## Task brief
Convert the material from its first line through the line containing "(324,387) in the first image.", both included, into a JSON list of strings with one string per line. Omit blank lines.

## Input
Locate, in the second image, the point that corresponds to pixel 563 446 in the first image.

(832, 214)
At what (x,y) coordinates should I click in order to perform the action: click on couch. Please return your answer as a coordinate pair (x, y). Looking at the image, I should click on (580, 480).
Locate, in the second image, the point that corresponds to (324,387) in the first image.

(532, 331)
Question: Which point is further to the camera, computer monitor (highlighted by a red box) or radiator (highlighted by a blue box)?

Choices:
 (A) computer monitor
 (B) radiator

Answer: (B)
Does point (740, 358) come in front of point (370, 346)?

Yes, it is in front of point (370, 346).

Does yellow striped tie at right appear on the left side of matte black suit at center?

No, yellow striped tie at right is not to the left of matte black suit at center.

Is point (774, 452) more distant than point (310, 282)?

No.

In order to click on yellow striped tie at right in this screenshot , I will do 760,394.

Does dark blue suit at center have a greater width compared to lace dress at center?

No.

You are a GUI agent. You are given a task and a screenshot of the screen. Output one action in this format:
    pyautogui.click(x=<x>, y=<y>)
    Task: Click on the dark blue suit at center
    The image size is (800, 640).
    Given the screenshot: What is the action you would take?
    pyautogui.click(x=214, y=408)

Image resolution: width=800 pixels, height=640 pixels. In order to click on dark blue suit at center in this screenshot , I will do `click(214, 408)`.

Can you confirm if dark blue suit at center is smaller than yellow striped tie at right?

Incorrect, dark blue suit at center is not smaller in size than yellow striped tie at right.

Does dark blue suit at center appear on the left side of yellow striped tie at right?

## Task output
[
  "Locate, in the second image, the point that corresponds to pixel 563 446 in the first image.",
  "(832, 214)",
  "At what (x,y) coordinates should I click in order to perform the action: click on couch. Please return your answer as a coordinate pair (x, y). Looking at the image, I should click on (580, 480).",
  "Locate, in the second image, the point that corresponds to (324,387) in the first image."
]